*Task instructions*:
Look below for the line holding "BAT101: 9V (plus" and the line holding "U103: NOT 74LS04". Transcribe exactly those lines and all lines between them, nothing more.

(Itemized modification records)
....

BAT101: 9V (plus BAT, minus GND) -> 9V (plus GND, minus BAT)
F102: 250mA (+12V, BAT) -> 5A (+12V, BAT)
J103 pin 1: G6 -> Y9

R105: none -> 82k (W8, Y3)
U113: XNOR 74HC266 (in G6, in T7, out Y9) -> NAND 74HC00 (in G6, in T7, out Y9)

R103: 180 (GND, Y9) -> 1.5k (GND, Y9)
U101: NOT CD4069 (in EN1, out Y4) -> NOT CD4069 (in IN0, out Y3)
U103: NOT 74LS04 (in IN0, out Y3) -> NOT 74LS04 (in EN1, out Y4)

....

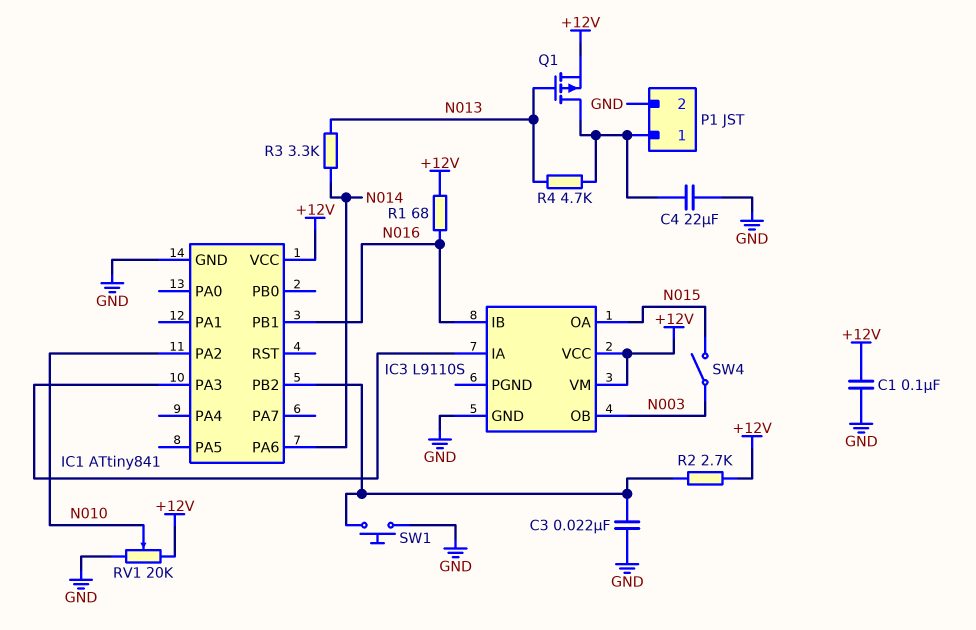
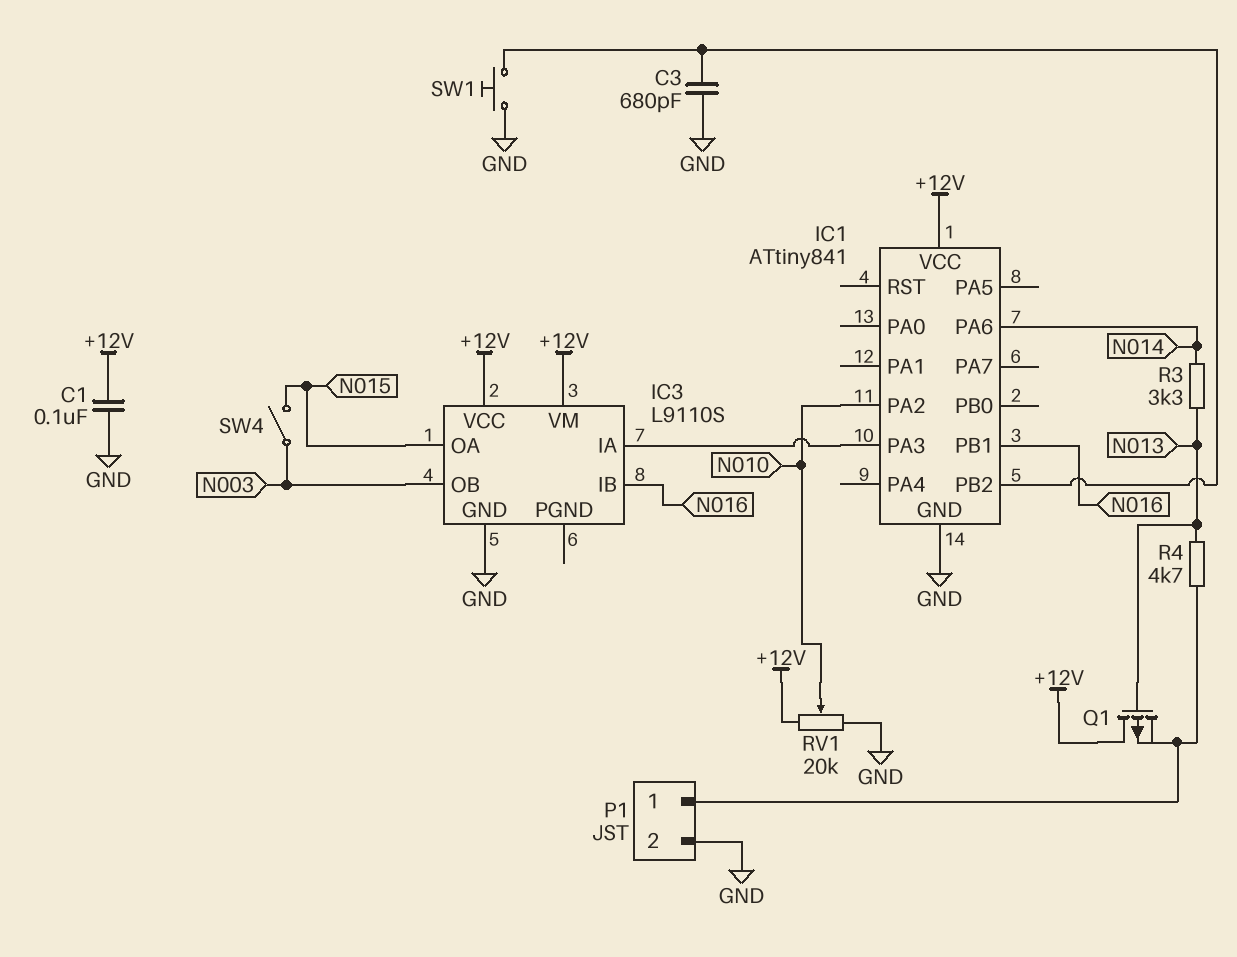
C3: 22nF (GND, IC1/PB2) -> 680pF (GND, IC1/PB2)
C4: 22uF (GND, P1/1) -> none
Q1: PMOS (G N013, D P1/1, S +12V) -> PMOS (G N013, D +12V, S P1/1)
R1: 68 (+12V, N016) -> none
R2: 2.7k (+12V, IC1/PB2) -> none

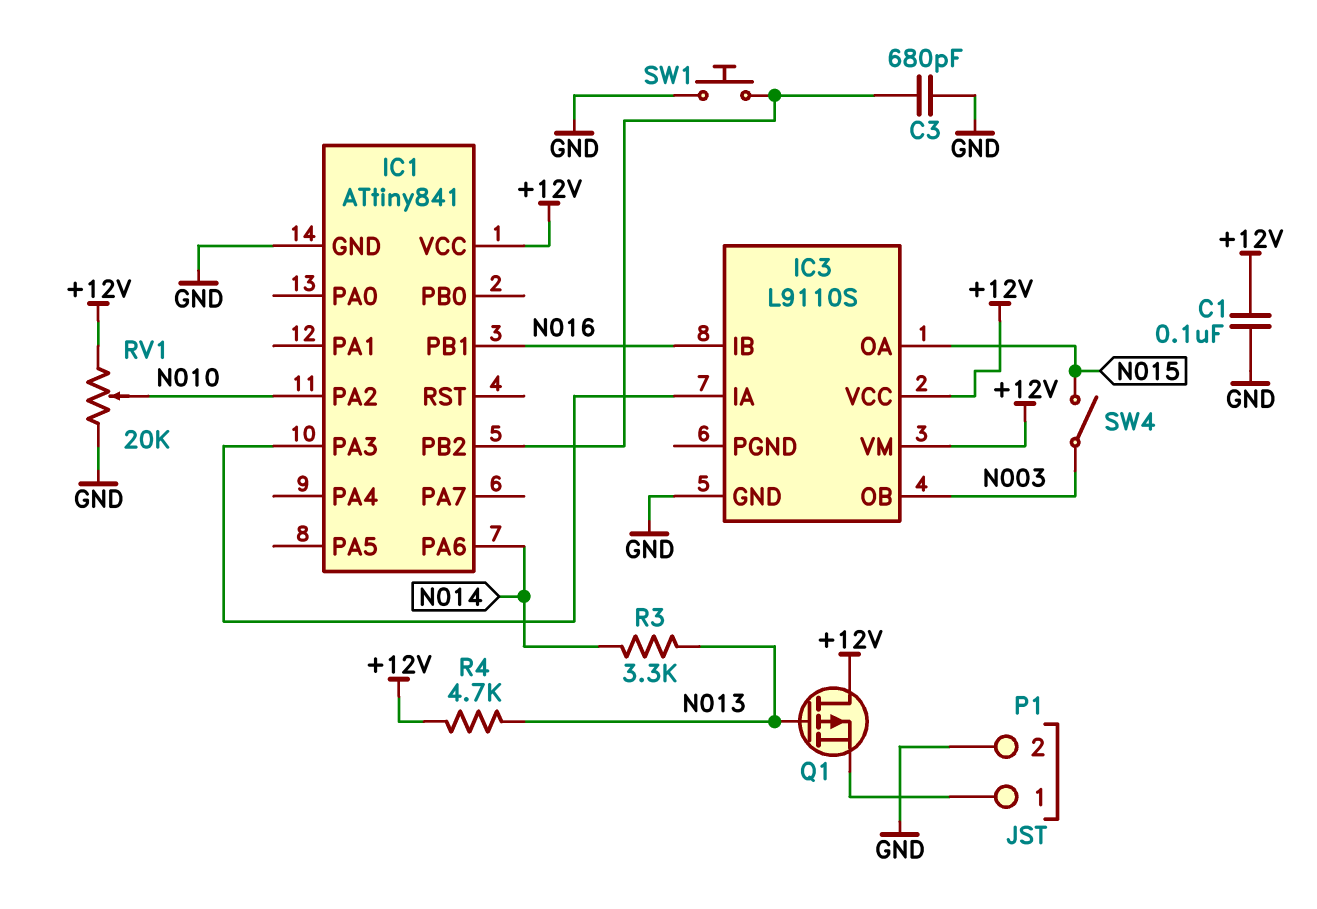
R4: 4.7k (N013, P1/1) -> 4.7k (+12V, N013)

....

*Problem solution*:
BAT101: 9V (plus BAT, minus GND) -> 9V (plus GND, minus BAT)
F102: 250mA (+12V, BAT) -> 5A (+12V, BAT)
J103 pin 1: G6 -> Y9

R105: none -> 82k (W8, Y3)
U113: XNOR 74HC266 (in G6, in T7, out Y9) -> NAND 74HC00 (in G6, in T7, out Y9)

R103: 180 (GND, Y9) -> 1.5k (GND, Y9)
U101: NOT CD4069 (in EN1, out Y4) -> NOT CD4069 (in IN0, out Y3)
U103: NOT 74LS04 (in IN0, out Y3) -> NOT 74LS04 (in EN1, out Y4)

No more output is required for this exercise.